> _Exercise goal_:
Please rewrite the lines between the one holding "memory of J." and the one holding "e''8.\ff cis''16 dis''8 |", inclusive, swapping "Lento" for "Adagio" and leaving everything else as it stands.

[Data items]

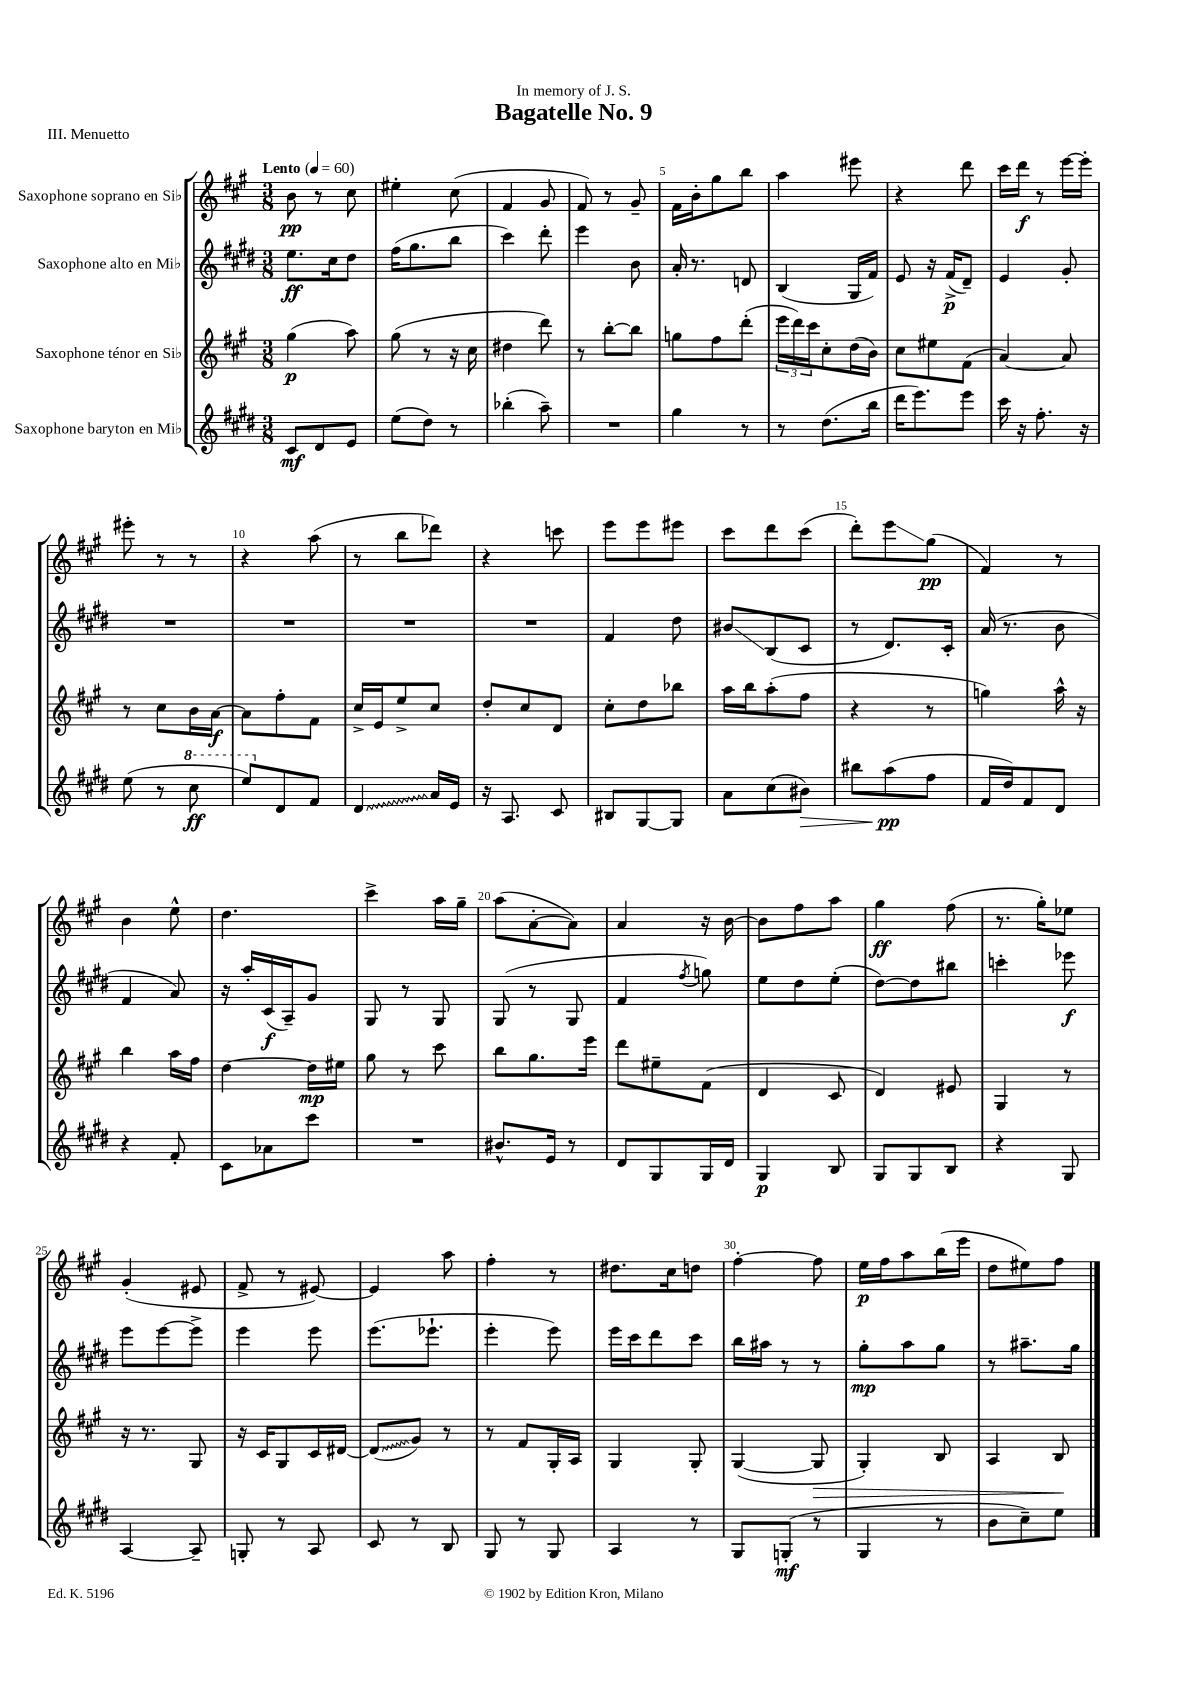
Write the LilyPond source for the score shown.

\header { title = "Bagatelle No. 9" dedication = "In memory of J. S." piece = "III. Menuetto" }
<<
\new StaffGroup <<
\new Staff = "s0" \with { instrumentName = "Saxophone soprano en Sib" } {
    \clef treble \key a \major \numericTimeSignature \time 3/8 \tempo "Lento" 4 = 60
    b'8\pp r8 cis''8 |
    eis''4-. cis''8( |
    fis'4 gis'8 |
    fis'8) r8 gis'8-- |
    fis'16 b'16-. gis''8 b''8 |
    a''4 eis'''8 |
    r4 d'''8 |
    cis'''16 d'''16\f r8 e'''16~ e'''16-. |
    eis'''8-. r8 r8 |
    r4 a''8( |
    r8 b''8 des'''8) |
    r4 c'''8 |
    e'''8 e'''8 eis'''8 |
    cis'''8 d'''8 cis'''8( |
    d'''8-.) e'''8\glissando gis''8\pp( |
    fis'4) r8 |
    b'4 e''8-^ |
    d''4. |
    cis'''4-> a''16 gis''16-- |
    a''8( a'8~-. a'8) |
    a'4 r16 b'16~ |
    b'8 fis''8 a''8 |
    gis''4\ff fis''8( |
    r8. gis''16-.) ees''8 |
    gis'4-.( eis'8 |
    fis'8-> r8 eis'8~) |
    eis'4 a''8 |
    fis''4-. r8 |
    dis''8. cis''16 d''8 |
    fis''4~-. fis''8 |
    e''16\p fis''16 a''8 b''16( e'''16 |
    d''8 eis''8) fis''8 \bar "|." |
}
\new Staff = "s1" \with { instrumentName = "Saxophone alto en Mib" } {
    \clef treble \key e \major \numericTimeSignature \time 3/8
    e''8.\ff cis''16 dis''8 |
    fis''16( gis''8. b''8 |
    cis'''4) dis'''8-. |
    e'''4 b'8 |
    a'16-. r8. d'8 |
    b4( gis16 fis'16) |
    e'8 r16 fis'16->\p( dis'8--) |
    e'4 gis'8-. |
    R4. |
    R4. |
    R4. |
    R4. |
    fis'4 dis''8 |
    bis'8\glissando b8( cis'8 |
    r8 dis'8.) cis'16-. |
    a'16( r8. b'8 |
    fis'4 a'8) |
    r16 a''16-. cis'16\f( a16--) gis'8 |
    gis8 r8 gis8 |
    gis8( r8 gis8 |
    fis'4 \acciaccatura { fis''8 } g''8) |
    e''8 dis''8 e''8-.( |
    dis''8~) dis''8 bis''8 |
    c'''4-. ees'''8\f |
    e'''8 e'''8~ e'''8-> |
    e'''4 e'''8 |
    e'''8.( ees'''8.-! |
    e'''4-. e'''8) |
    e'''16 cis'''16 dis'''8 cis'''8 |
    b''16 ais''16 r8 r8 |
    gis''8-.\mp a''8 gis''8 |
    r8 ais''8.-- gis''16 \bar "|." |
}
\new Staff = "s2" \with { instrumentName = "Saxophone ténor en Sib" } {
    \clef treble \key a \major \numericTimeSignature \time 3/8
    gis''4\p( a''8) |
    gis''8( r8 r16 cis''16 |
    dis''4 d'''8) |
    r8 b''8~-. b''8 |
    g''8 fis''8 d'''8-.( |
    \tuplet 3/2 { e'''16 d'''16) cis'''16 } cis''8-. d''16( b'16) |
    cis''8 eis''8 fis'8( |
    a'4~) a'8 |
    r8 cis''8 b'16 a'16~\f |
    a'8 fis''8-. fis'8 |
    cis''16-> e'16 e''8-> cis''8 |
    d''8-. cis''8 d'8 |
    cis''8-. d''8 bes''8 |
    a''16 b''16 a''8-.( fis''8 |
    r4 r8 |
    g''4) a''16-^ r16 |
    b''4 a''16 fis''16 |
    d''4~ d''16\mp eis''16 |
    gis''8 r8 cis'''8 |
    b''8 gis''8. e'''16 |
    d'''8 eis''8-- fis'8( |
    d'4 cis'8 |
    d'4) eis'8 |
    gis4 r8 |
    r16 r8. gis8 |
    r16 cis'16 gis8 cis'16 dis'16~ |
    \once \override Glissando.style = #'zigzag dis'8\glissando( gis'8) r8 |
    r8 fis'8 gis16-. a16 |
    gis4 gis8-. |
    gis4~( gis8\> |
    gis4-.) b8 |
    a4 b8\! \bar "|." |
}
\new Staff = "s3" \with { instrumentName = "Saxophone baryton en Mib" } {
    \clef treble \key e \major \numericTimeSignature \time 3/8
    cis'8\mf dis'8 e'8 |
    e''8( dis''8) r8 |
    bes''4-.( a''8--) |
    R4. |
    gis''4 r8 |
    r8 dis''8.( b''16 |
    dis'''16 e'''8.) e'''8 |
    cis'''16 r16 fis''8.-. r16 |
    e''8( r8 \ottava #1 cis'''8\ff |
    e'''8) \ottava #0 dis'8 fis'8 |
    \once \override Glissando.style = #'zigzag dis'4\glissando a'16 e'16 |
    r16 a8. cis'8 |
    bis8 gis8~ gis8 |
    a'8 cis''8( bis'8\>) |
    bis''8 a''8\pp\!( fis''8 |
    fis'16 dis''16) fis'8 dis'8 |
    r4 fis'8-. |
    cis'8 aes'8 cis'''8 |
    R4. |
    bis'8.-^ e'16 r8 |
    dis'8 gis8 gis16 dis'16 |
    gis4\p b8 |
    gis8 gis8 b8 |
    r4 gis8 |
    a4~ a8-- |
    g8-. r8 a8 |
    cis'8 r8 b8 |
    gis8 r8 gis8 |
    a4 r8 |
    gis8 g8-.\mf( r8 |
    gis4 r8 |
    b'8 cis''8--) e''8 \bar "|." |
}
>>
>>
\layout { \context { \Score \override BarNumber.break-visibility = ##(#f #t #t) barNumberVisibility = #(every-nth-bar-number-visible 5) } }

--

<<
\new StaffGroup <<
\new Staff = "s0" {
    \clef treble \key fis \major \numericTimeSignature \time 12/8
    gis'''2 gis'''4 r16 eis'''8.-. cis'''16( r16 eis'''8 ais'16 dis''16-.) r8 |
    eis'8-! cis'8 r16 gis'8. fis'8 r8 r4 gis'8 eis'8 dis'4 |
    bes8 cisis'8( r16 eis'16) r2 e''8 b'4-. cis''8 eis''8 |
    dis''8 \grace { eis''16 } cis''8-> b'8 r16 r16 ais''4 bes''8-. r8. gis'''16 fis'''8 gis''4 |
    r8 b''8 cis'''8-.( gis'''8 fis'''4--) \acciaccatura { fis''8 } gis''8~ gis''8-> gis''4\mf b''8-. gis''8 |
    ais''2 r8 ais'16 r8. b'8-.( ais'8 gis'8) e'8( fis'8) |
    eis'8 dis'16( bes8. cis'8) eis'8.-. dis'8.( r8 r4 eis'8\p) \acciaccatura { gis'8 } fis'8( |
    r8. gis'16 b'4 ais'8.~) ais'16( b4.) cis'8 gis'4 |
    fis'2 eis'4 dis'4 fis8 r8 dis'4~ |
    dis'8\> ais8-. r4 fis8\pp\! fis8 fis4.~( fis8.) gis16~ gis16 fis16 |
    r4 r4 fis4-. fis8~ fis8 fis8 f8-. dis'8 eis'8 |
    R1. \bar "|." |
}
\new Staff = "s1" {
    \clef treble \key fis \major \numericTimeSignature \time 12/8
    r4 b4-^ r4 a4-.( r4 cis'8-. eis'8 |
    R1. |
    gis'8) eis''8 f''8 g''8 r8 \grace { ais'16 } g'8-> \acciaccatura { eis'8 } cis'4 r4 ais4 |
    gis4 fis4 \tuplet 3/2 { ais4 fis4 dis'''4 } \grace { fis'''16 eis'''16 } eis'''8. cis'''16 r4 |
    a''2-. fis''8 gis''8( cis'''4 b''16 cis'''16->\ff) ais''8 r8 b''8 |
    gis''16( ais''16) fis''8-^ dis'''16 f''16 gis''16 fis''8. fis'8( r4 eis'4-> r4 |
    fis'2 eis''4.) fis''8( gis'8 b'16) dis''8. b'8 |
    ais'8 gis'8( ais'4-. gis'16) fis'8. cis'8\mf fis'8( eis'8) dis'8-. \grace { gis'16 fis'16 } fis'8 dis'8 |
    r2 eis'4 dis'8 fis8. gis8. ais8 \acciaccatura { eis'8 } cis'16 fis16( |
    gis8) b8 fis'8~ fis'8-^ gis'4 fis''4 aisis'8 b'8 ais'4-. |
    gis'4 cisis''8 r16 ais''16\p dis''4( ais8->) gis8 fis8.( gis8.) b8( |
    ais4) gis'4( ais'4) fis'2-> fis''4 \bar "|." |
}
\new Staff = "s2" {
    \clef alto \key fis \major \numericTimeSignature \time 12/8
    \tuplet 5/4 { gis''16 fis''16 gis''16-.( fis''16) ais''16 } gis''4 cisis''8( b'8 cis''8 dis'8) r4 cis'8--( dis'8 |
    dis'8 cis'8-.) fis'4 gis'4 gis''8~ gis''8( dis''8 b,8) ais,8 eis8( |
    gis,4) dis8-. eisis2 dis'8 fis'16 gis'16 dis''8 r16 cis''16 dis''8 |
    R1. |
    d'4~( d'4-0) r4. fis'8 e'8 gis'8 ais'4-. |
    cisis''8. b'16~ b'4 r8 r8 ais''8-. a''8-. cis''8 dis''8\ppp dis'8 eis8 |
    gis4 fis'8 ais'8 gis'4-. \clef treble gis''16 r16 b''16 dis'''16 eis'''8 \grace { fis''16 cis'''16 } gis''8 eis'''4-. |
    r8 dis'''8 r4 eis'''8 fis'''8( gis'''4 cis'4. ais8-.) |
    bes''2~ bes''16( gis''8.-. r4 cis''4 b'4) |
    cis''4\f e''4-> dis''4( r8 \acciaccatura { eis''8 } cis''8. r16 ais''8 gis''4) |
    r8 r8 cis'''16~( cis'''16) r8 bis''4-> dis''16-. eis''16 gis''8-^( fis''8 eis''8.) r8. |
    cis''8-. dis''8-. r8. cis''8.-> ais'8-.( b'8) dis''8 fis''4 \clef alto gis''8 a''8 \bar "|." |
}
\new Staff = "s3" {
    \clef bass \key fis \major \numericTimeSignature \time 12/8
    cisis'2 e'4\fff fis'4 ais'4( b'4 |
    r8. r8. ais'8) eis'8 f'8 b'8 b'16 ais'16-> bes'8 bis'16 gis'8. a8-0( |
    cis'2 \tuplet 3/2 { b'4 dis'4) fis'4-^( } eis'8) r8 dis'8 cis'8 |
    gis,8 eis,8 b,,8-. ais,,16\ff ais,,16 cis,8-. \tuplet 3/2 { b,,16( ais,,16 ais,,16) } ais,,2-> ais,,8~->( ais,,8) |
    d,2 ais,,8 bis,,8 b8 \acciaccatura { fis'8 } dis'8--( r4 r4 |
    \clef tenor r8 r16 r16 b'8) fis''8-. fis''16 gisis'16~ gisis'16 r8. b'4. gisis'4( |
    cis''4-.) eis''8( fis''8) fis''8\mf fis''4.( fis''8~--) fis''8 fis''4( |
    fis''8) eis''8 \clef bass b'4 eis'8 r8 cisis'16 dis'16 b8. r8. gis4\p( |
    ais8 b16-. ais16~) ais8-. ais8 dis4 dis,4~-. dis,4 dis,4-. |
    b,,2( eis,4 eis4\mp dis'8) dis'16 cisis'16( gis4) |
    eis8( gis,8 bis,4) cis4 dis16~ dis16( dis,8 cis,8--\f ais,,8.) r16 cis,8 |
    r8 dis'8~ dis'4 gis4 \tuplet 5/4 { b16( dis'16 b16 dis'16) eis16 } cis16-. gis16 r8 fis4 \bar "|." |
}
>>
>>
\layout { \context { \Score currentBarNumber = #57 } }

> _Solution to the problem_:
\header { title = "Bagatelle No. 9" dedication = "In memory of J. S." piece = "III. Menuetto" }
<<
\new StaffGroup <<
\new Staff = "s0" \with { instrumentName = "Saxophone soprano en Sib" } {
    \clef treble \key a \major \numericTimeSignature \time 3/8 \tempo "Adagio" 4 = 60
    b'8\pp r8 cis''8 |
    eis''4-. cis''8( |
    fis'4 gis'8 |
    fis'8) r8 gis'8-- |
    fis'16 b'16-. gis''8 b''8 |
    a''4 eis'''8 |
    r4 d'''8 |
    cis'''16 d'''16\f r8 e'''16~ e'''16-. |
    eis'''8-. r8 r8 |
    r4 a''8( |
    r8 b''8 des'''8) |
    r4 c'''8 |
    e'''8 e'''8 eis'''8 |
    cis'''8 d'''8 cis'''8( |
    d'''8-.) e'''8\glissando gis''8\pp( |
    fis'4) r8 |
    b'4 e''8-^ |
    d''4. |
    cis'''4-> a''16 gis''16-- |
    a''8( a'8~-. a'8) |
    a'4 r16 b'16~ |
    b'8 fis''8 a''8 |
    gis''4\ff fis''8( |
    r8. gis''16-.) ees''8 |
    gis'4-.( eis'8 |
    fis'8-> r8 eis'8~) |
    eis'4 a''8 |
    fis''4-. r8 |
    dis''8. cis''16 d''8 |
    fis''4~-. fis''8 |
    e''16\p fis''16 a''8 b''16( e'''16 |
    d''8 eis''8) fis''8 \bar "|." |
}
\new Staff = "s1" \with { instrumentName = "Saxophone alto en Mib" } {
    \clef treble \key e \major \numericTimeSignature \time 3/8
    e''8.\ff cis''16 dis''8 |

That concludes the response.